[Start of section]
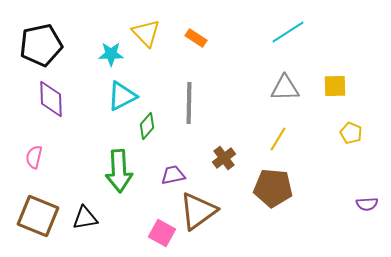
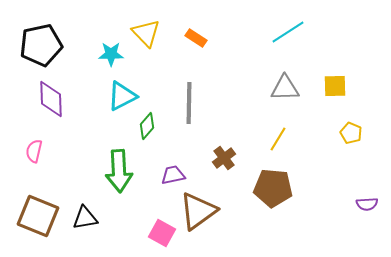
pink semicircle: moved 6 px up
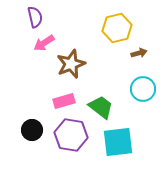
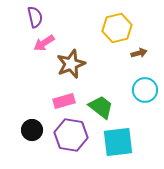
cyan circle: moved 2 px right, 1 px down
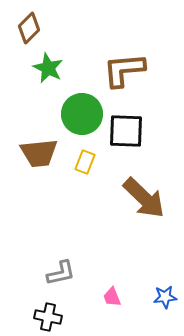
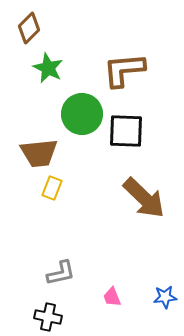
yellow rectangle: moved 33 px left, 26 px down
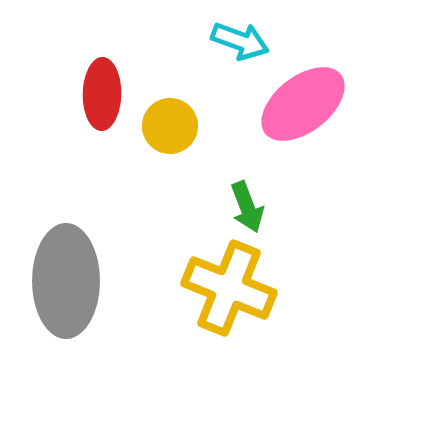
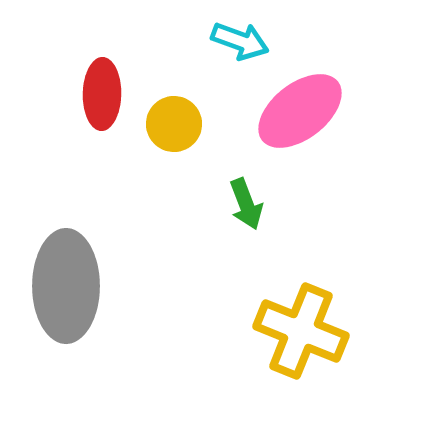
pink ellipse: moved 3 px left, 7 px down
yellow circle: moved 4 px right, 2 px up
green arrow: moved 1 px left, 3 px up
gray ellipse: moved 5 px down
yellow cross: moved 72 px right, 43 px down
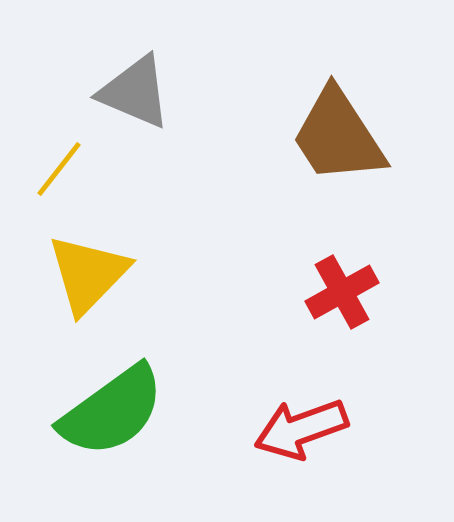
[End of section]
YOUR GOAL -
Please reproduce the records above exactly, leaving out every picture.

RESPONSE FOR THIS EXERCISE -
pink semicircle: moved 6 px up
cyan circle: moved 2 px right, 1 px down
yellow rectangle: moved 33 px left, 26 px down
pink ellipse: moved 3 px left, 7 px down
yellow circle: moved 4 px right, 2 px up
green arrow: moved 1 px left, 3 px up
gray ellipse: moved 5 px down
yellow cross: moved 72 px right, 43 px down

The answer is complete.